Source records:
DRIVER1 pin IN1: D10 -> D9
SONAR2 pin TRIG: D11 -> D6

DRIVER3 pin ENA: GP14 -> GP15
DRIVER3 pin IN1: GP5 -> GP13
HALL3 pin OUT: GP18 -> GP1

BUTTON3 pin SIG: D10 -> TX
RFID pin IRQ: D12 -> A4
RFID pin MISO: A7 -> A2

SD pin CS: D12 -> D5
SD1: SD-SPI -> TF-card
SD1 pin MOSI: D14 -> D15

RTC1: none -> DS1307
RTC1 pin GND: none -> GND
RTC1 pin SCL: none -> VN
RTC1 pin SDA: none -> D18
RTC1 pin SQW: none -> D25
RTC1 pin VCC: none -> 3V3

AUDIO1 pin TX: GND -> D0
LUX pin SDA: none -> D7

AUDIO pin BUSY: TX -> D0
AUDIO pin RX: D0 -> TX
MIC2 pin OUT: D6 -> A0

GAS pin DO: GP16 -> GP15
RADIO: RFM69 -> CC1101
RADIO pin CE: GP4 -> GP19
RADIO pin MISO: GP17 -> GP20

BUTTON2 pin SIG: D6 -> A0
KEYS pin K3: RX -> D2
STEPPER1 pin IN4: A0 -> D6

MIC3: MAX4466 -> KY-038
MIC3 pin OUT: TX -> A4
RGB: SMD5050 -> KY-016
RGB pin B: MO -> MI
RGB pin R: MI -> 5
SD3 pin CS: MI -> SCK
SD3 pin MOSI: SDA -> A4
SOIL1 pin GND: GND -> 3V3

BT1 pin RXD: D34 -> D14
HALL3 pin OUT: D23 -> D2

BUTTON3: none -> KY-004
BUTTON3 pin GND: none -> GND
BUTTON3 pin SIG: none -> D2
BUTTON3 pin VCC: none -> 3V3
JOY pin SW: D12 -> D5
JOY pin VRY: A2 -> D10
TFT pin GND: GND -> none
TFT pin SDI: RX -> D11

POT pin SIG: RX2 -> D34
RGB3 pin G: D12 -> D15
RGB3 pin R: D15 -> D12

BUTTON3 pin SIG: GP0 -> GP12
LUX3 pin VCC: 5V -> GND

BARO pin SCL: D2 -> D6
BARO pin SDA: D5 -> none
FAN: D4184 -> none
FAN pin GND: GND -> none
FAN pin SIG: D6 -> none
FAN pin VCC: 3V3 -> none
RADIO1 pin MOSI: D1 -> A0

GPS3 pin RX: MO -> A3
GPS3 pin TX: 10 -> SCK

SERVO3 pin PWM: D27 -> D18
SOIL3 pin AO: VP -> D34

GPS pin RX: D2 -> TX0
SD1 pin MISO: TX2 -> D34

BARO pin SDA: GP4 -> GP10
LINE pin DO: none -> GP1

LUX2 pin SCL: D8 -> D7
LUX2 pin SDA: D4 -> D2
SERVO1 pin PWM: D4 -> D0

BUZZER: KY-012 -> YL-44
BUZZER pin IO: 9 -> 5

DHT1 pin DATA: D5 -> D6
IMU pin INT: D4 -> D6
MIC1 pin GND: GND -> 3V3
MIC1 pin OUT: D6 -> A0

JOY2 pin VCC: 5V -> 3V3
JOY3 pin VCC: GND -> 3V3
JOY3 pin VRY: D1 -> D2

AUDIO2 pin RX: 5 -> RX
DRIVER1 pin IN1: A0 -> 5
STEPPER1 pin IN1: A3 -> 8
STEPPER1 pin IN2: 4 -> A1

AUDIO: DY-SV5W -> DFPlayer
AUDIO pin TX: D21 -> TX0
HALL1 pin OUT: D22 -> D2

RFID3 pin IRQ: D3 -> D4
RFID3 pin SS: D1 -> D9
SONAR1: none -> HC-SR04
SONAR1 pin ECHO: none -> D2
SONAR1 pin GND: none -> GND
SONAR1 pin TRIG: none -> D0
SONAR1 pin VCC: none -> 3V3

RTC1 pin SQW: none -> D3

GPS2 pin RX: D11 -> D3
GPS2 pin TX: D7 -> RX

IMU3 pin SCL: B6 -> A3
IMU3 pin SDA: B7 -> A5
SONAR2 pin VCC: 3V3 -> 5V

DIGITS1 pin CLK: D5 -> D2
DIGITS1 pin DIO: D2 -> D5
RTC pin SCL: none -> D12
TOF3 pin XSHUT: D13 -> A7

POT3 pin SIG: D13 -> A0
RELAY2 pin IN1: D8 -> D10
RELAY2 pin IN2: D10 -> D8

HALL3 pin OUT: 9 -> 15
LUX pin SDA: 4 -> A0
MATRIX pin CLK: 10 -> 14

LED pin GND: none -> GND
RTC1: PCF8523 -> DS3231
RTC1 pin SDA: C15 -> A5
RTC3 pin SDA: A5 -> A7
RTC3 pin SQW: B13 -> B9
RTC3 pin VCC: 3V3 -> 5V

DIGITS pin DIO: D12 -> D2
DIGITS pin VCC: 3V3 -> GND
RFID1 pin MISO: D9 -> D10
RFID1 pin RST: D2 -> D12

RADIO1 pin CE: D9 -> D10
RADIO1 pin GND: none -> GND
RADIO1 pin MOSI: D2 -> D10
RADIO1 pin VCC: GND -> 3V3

§ **What to work on**
The lines needed are the ones from the first line of the entries through the line that contains "RTC1 pin SCL: none -> VN", given again without any change.

§ **Response below**
DRIVER1 pin IN1: D10 -> D9
SONAR2 pin TRIG: D11 -> D6

DRIVER3 pin ENA: GP14 -> GP15
DRIVER3 pin IN1: GP5 -> GP13
HALL3 pin OUT: GP18 -> GP1

BUTTON3 pin SIG: D10 -> TX
RFID pin IRQ: D12 -> A4
RFID pin MISO: A7 -> A2

SD pin CS: D12 -> D5
SD1: SD-SPI -> TF-card
SD1 pin MOSI: D14 -> D15

RTC1: none -> DS1307
RTC1 pin GND: none -> GND
RTC1 pin SCL: none -> VN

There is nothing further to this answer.